Repeat each entry in the data, exactly.

[[ EXERCISE MATERIALS, beginning ]]

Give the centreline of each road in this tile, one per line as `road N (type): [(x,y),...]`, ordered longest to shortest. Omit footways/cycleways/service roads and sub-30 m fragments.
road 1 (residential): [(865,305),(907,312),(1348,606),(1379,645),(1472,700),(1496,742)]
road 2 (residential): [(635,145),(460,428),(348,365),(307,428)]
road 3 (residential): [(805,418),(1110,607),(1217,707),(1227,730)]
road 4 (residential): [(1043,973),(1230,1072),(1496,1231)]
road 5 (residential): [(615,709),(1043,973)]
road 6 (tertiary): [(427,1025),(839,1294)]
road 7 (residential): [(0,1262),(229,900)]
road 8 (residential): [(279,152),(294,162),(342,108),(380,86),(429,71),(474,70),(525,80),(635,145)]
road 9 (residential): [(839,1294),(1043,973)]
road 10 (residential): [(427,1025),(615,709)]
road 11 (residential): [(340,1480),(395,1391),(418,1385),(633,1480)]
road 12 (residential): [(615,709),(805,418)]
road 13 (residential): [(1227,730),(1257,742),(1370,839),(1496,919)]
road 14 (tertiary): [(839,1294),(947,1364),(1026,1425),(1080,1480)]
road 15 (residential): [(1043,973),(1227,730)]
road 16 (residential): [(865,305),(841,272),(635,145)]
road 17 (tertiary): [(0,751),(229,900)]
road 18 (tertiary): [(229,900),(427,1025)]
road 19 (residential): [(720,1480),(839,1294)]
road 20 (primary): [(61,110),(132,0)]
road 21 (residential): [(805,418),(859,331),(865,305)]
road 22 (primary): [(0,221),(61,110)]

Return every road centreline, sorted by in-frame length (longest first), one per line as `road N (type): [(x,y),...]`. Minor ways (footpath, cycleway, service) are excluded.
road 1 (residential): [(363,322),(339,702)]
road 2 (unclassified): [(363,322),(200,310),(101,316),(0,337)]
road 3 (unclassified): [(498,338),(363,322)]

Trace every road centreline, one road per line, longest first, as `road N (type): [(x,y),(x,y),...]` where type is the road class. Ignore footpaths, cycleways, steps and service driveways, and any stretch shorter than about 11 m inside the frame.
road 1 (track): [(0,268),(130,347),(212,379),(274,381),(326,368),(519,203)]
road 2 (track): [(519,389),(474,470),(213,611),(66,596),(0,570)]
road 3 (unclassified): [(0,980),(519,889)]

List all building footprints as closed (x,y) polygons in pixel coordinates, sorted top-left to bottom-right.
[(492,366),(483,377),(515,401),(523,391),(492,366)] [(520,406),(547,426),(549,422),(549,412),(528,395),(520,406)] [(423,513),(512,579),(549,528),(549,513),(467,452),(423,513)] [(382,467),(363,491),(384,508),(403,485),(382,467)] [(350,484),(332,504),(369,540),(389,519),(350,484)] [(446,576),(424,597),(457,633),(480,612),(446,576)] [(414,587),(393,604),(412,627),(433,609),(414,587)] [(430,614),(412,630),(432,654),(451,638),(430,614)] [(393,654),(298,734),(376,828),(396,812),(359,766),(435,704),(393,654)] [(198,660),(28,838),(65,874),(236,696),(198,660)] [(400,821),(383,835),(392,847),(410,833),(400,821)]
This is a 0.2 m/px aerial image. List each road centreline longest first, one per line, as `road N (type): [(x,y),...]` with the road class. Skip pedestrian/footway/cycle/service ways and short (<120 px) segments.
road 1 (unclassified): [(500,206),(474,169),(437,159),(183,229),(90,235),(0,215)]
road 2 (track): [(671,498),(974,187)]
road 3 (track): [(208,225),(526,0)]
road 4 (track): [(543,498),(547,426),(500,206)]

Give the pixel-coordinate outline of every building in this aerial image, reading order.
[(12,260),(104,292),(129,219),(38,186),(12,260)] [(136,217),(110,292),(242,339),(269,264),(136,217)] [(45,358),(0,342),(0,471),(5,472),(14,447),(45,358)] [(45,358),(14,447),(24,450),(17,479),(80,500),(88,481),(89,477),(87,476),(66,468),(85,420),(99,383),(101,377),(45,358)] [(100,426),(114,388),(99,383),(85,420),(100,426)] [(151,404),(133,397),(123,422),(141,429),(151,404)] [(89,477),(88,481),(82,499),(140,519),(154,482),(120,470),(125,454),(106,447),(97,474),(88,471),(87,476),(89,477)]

[[ EXERCISE MATERIALS, end ]]

• **FINISHED EXERCISE**:
Give the centreline of each road in this tile, one per line as `road N (type): [(x,y),...]`, ordered longest to shortest. Omit footways/cycleways/service roads and sub-30 m fragments.
road 1 (residential): [(865,305),(907,312),(1348,606),(1379,645),(1472,700),(1496,742)]
road 2 (residential): [(635,145),(460,428),(348,365),(307,428)]
road 3 (residential): [(805,418),(1110,607),(1217,707),(1227,730)]
road 4 (residential): [(1043,973),(1230,1072),(1496,1231)]
road 5 (residential): [(615,709),(1043,973)]
road 6 (tertiary): [(427,1025),(839,1294)]
road 7 (residential): [(0,1262),(229,900)]
road 8 (residential): [(279,152),(294,162),(342,108),(380,86),(429,71),(474,70),(525,80),(635,145)]
road 9 (residential): [(839,1294),(1043,973)]
road 10 (residential): [(427,1025),(615,709)]
road 11 (residential): [(340,1480),(395,1391),(418,1385),(633,1480)]
road 12 (residential): [(615,709),(805,418)]
road 13 (residential): [(1227,730),(1257,742),(1370,839),(1496,919)]
road 14 (tertiary): [(839,1294),(947,1364),(1026,1425),(1080,1480)]
road 15 (residential): [(1043,973),(1227,730)]
road 16 (residential): [(865,305),(841,272),(635,145)]
road 17 (tertiary): [(0,751),(229,900)]
road 18 (tertiary): [(229,900),(427,1025)]
road 19 (residential): [(720,1480),(839,1294)]
road 20 (primary): [(61,110),(132,0)]
road 21 (residential): [(805,418),(859,331),(865,305)]
road 22 (primary): [(0,221),(61,110)]

Return every road centreline, sorted by in-frame length (longest first), one per line as `road N (type): [(x,y),...]`. Minor ways (footpath, cycleway, service) are excluded.
road 1 (residential): [(363,322),(339,702)]
road 2 (unclassified): [(363,322),(200,310),(101,316),(0,337)]
road 3 (unclassified): [(498,338),(363,322)]

Trace every road centreline, one road per line, longest first, as `road N (type): [(x,y),(x,y),...]` where type is the road class. Ignore footpaths, cycleways, steps and service driveways, and any stretch shorter than about 11 m inside the frame.
road 1 (track): [(0,268),(130,347),(212,379),(274,381),(326,368),(519,203)]
road 2 (track): [(519,389),(474,470),(213,611),(66,596),(0,570)]
road 3 (unclassified): [(0,980),(519,889)]

List all building footprints as closed (x,y) polygons in pixel coordinates, sorted top-left to bottom-right.
[(492,366),(483,377),(515,401),(523,391),(492,366)] [(520,406),(547,426),(549,422),(549,412),(528,395),(520,406)] [(423,513),(512,579),(549,528),(549,513),(467,452),(423,513)] [(382,467),(363,491),(384,508),(403,485),(382,467)] [(350,484),(332,504),(369,540),(389,519),(350,484)] [(446,576),(424,597),(457,633),(480,612),(446,576)] [(414,587),(393,604),(412,627),(433,609),(414,587)] [(430,614),(412,630),(432,654),(451,638),(430,614)] [(393,654),(298,734),(376,828),(396,812),(359,766),(435,704),(393,654)] [(198,660),(28,838),(65,874),(236,696),(198,660)] [(400,821),(383,835),(392,847),(410,833),(400,821)]
This is a 0.2 m/px aerial image. List each road centreline longest first, one per line, as `road N (type): [(x,y),...]` with the road class. Skip pedestrian/footway/cycle/service ways and short (<120 px) segments.
road 1 (unclassified): [(500,206),(474,169),(437,159),(183,229),(90,235),(0,215)]
road 2 (track): [(671,498),(974,187)]
road 3 (track): [(208,225),(526,0)]
road 4 (track): [(543,498),(547,426),(500,206)]

Give the pixel-coordinate outline of every building in this aerial image, reading order.
[(12,260),(104,292),(129,219),(38,186),(12,260)] [(136,217),(110,292),(242,339),(269,264),(136,217)] [(45,358),(0,342),(0,471),(5,472),(14,447),(45,358)] [(45,358),(14,447),(24,450),(17,479),(80,500),(88,481),(89,477),(87,476),(66,468),(85,420),(99,383),(101,377),(45,358)] [(100,426),(114,388),(99,383),(85,420),(100,426)] [(151,404),(133,397),(123,422),(141,429),(151,404)] [(89,477),(88,481),(82,499),(140,519),(154,482),(120,470),(125,454),(106,447),(97,474),(88,471),(87,476),(89,477)]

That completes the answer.